Work order – From the first entry to the last, copy everything exactly except the pictures.

Start of Block

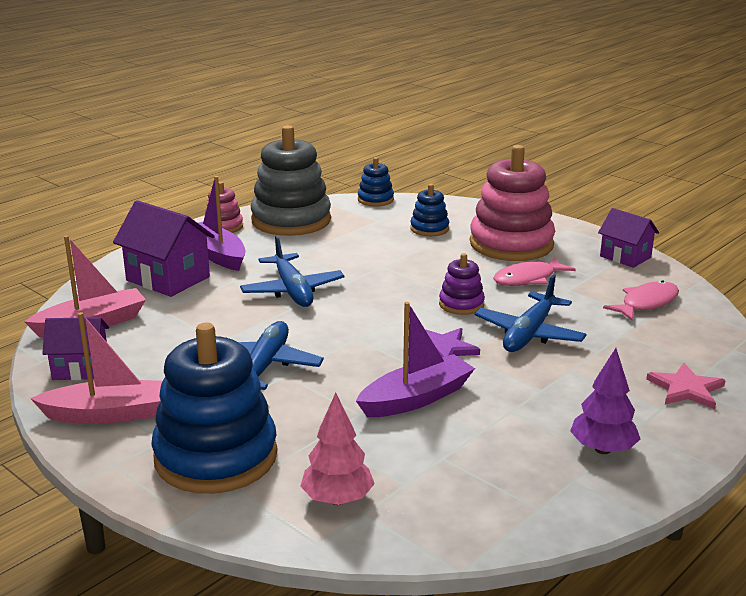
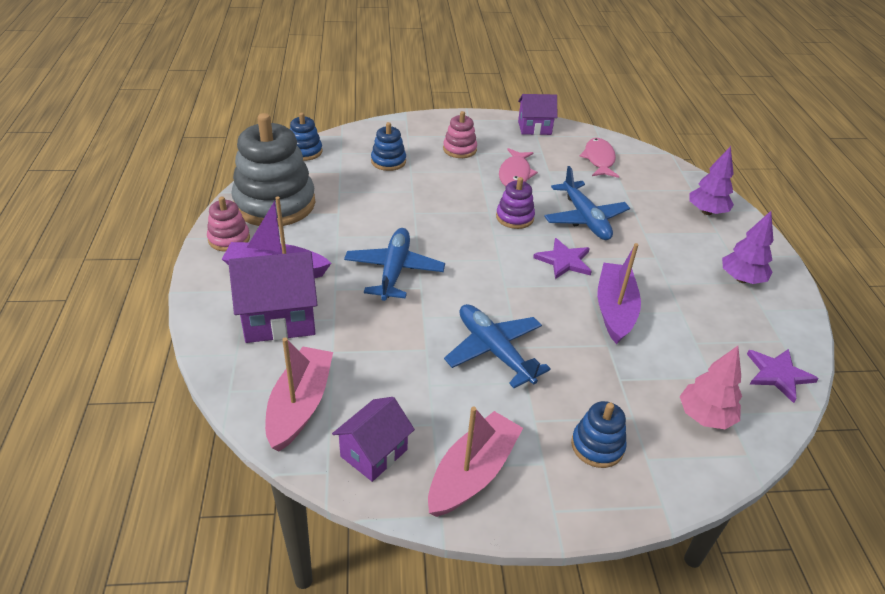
camera: 50 degrees left, 15 degrees up
(216, 456) = (597, 446): blue stacking toy -> blue stacking toy, size x0.48
(292, 290) = (394, 271): blue plane -> blue plane turned 105 degrees counterclockwise
(474, 523) = (778, 375): none -> purple star
(511, 244) = (459, 149): pink stacking toy -> pink stacking toy, size x0.48
(686, 389) = (706, 212): pink star -> purple tree

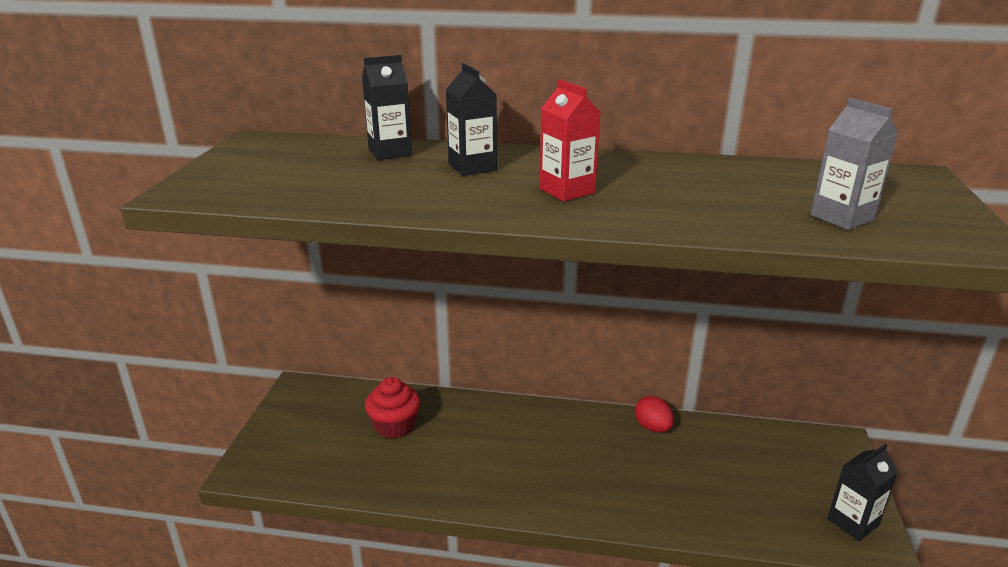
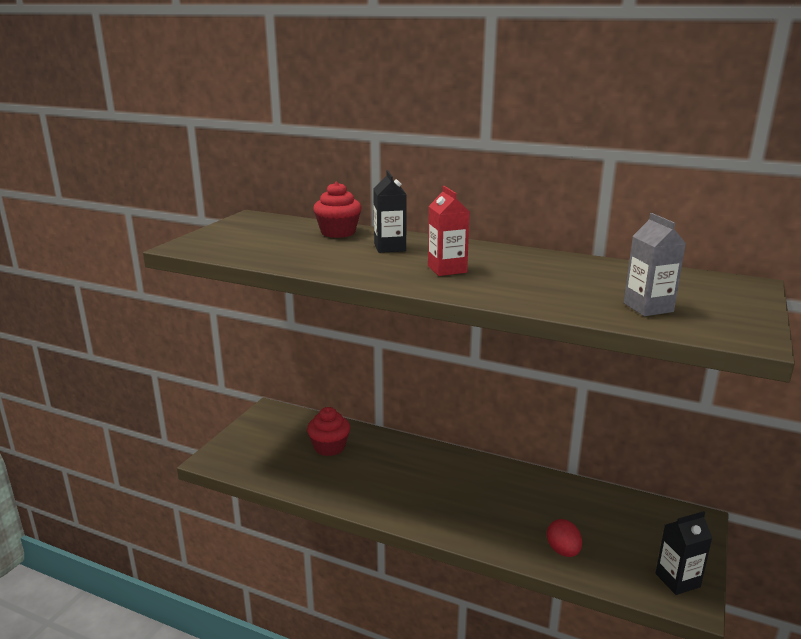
camera: 15 degrees right, 5 degrees down
(390, 152) = (338, 232): black carton -> red cupcake
(652, 427) = (534, 481): red egg -> red egg (563, 551)

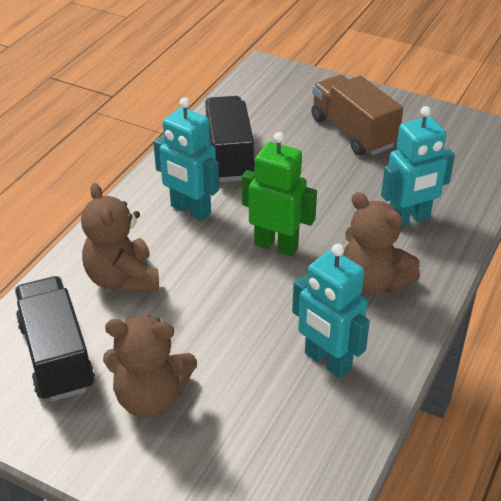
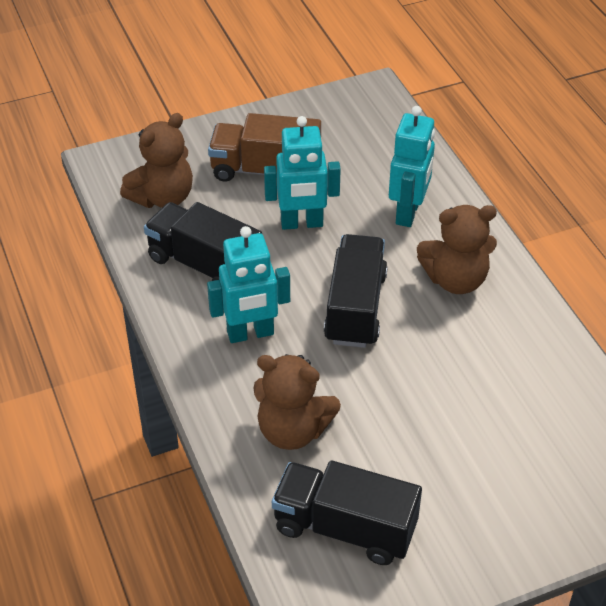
camera: 50 degrees left, 5 degrees up
(151, 398) = (452, 490): brown teddy bear -> brown teddy bear (163, 197)
(276, 245) = (355, 308): green robot -> black truck
(327, 361) = (512, 360): turquoise robot -> turquoise robot (302, 223)

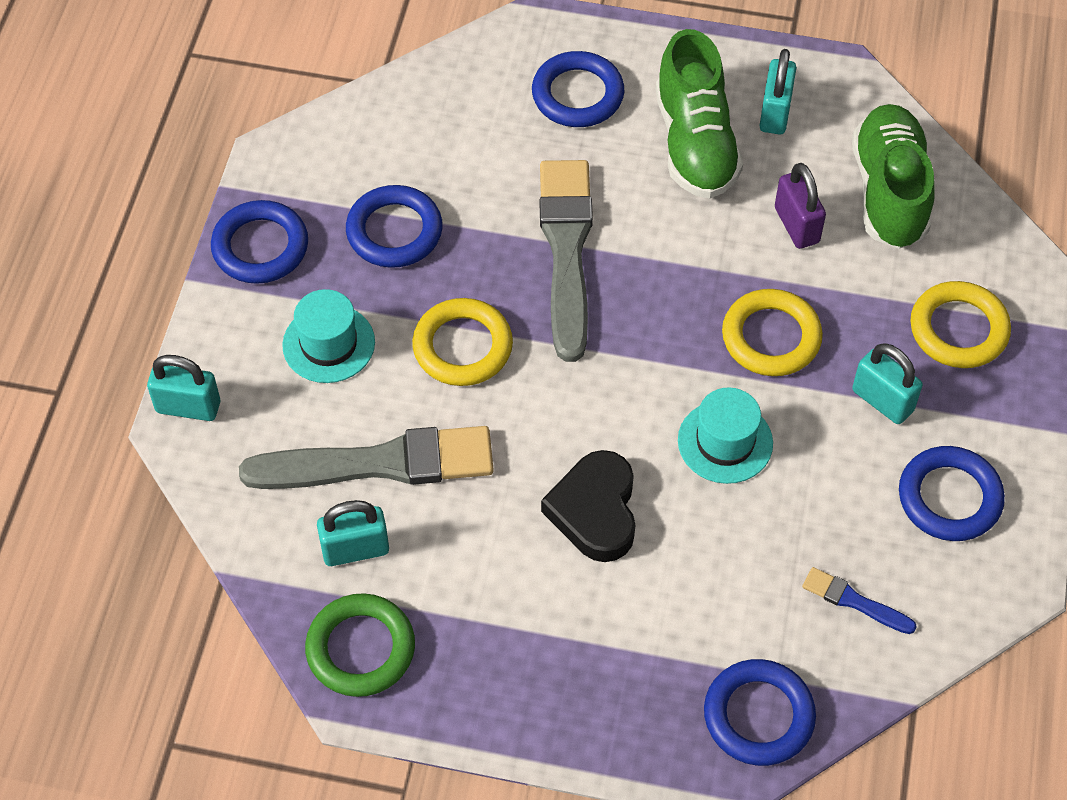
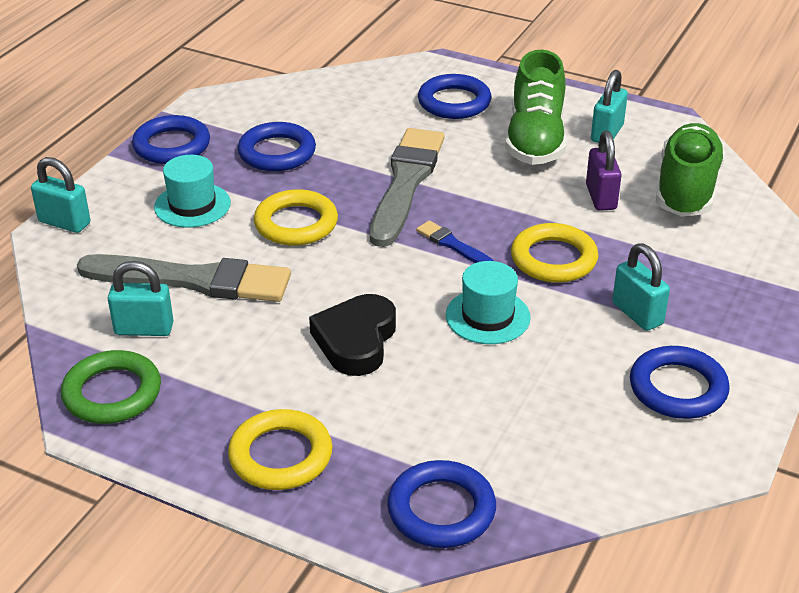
camera: 15 degrees right, 20 degrees down
(854, 601) = (563, 444): blue brush -> blue brush (452, 244)
(958, 329) = (721, 280): yellow ring -> yellow ring (280, 455)

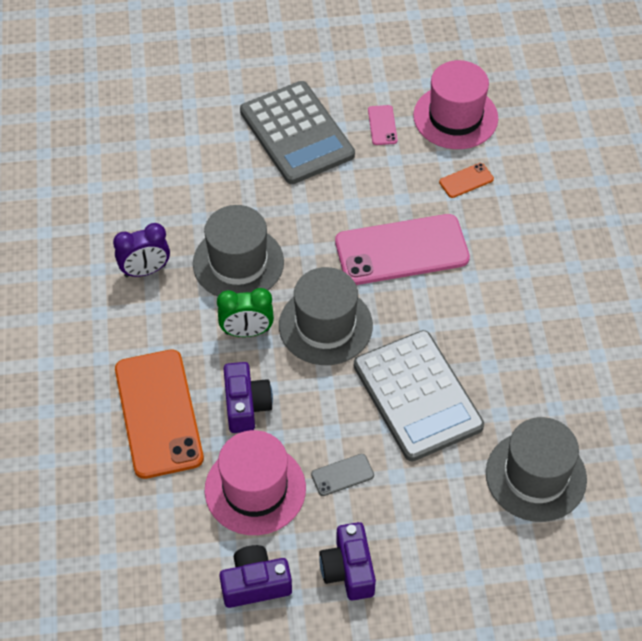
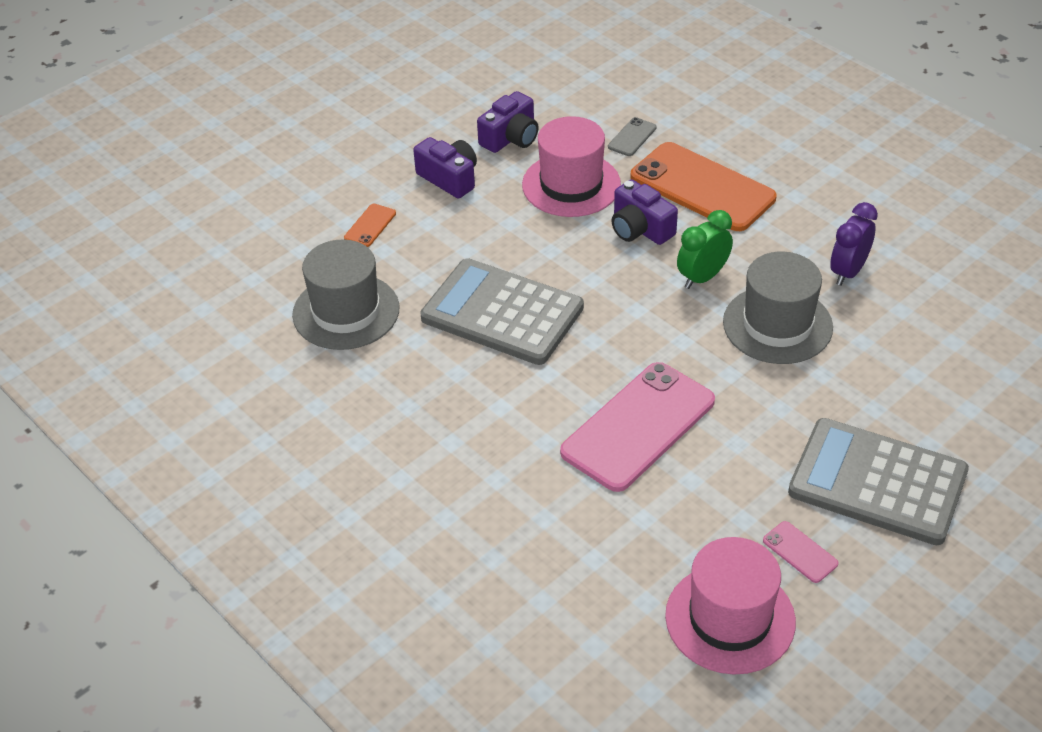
camera: 145 degrees right, 10 degrees down
(325, 325) = (640, 320): grey hat -> none
(342, 475) = (512, 228): grey phone -> grey phone (632, 137)
(466, 181) = (643, 543): orange phone -> orange phone (370, 226)

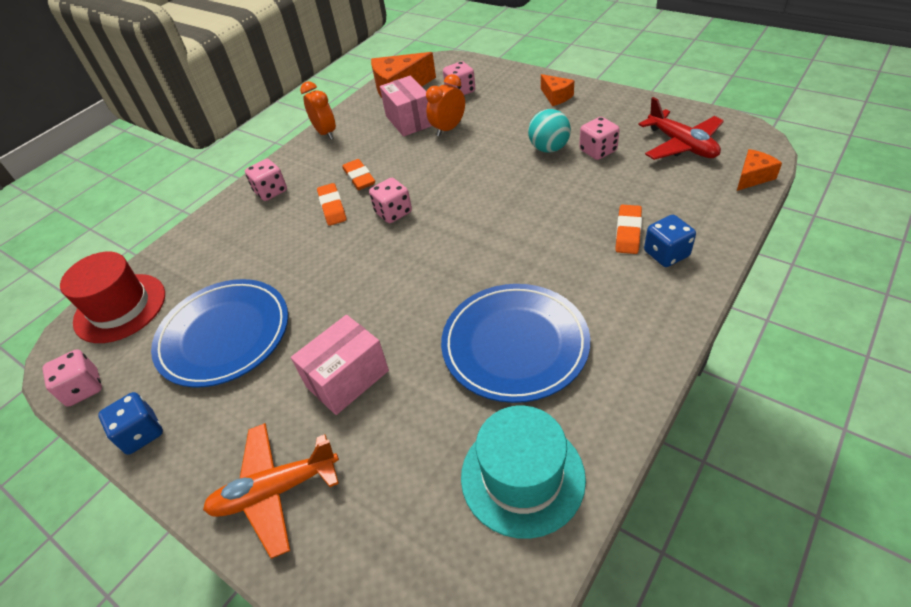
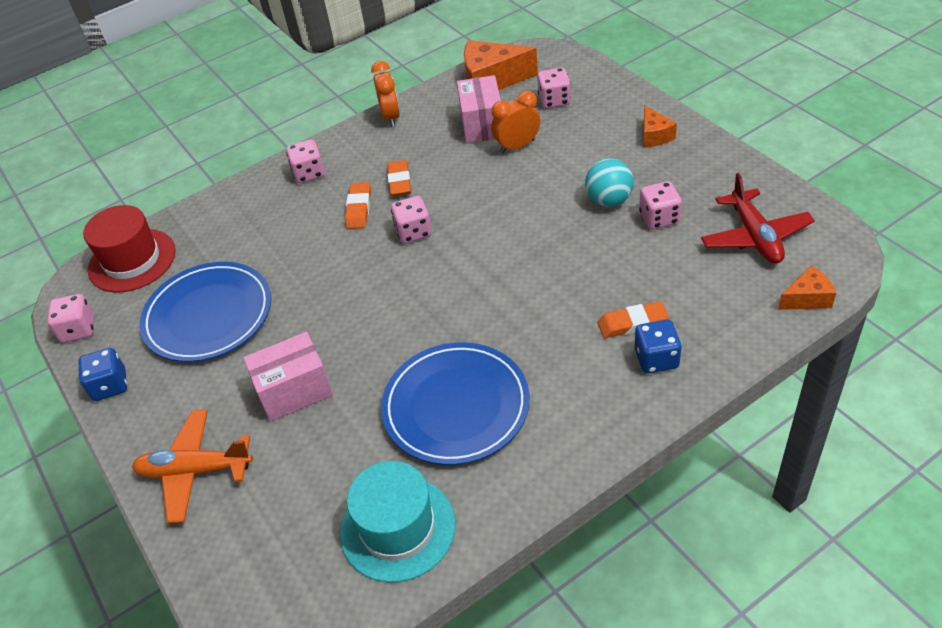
camera: 20 degrees right, 0 degrees up
(628, 232) = (632, 323): orange eraser -> orange eraser turned 45 degrees clockwise

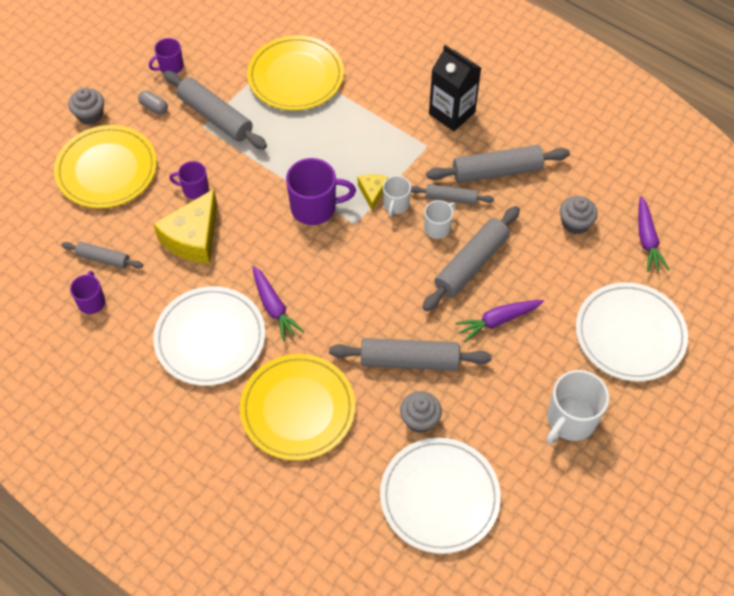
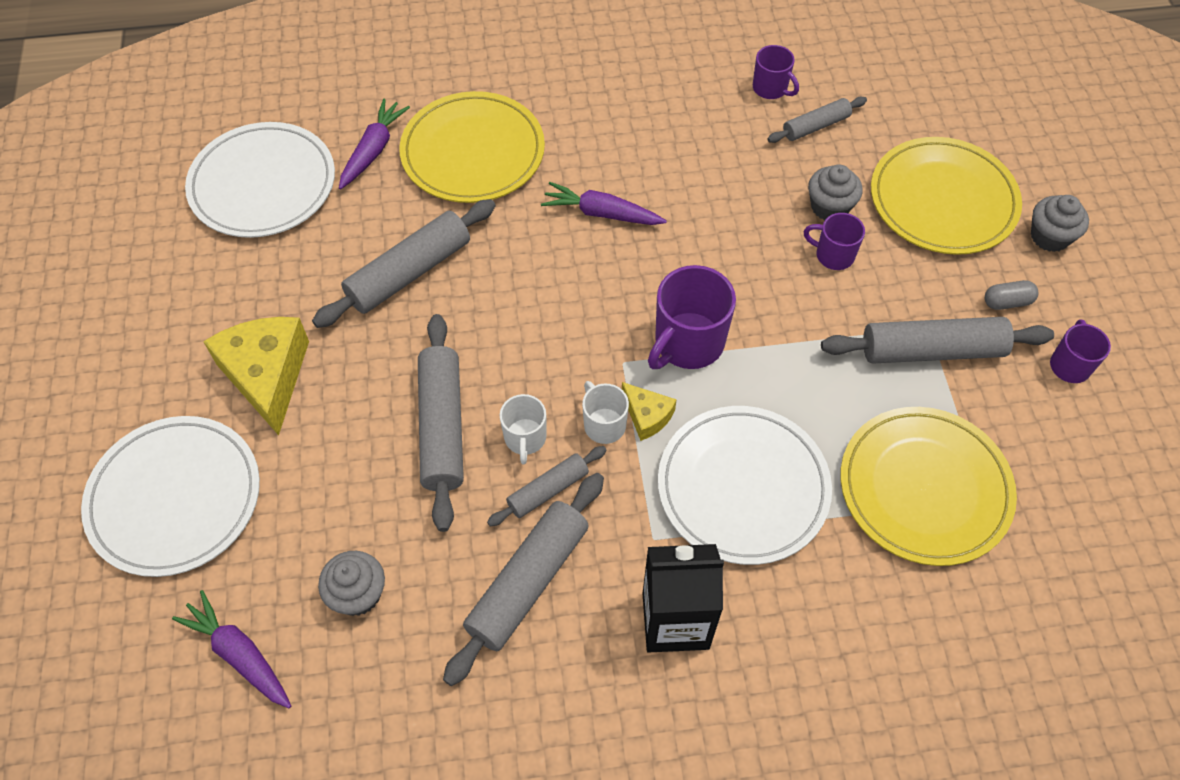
camera: 135 degrees right, 0 degrees up
(193, 237) = (765, 210): yellow cheese -> yellow cheese (267, 376)
(194, 189) = (833, 255): purple mug -> purple mug turned 120 degrees counterclockwise
(210, 338) = (625, 143): white plate -> white plate (743, 487)
(419, 419) = (344, 230): grey cupcake -> grey cupcake (829, 207)
(498, 320) = (350, 387): purple carrot -> purple carrot (373, 150)
(570, 420) = (180, 347): white mug -> none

End of Block

Task result –
camera: 50 degrees left, 15 degrees up
(216, 456) = (597, 446): blue stacking toy -> blue stacking toy, size x0.48
(292, 290) = (394, 271): blue plane -> blue plane turned 105 degrees counterclockwise
(474, 523) = (778, 375): none -> purple star
(511, 244) = (459, 149): pink stacking toy -> pink stacking toy, size x0.48
(686, 389) = (706, 212): pink star -> purple tree

camera: 15 degrees right, 5 degrees down
(390, 152) = (338, 232): black carton -> red cupcake
(652, 427) = (534, 481): red egg -> red egg (563, 551)

camera: 50 degrees left, 5 degrees up
(151, 398) = (452, 490): brown teddy bear -> brown teddy bear (163, 197)
(276, 245) = (355, 308): green robot -> black truck
(327, 361) = (512, 360): turquoise robot -> turquoise robot (302, 223)

camera: 15 degrees right, 20 degrees down
(854, 601) = (563, 444): blue brush -> blue brush (452, 244)
(958, 329) = (721, 280): yellow ring -> yellow ring (280, 455)

camera: 145 degrees right, 10 degrees down
(325, 325) = (640, 320): grey hat -> none
(342, 475) = (512, 228): grey phone -> grey phone (632, 137)
(466, 181) = (643, 543): orange phone -> orange phone (370, 226)

camera: 20 degrees right, 0 degrees up
(628, 232) = (632, 323): orange eraser -> orange eraser turned 45 degrees clockwise

camera: 135 degrees right, 0 degrees up
(193, 237) = (765, 210): yellow cheese -> yellow cheese (267, 376)
(194, 189) = (833, 255): purple mug -> purple mug turned 120 degrees counterclockwise
(210, 338) = (625, 143): white plate -> white plate (743, 487)
(419, 419) = (344, 230): grey cupcake -> grey cupcake (829, 207)
(498, 320) = (350, 387): purple carrot -> purple carrot (373, 150)
(570, 420) = (180, 347): white mug -> none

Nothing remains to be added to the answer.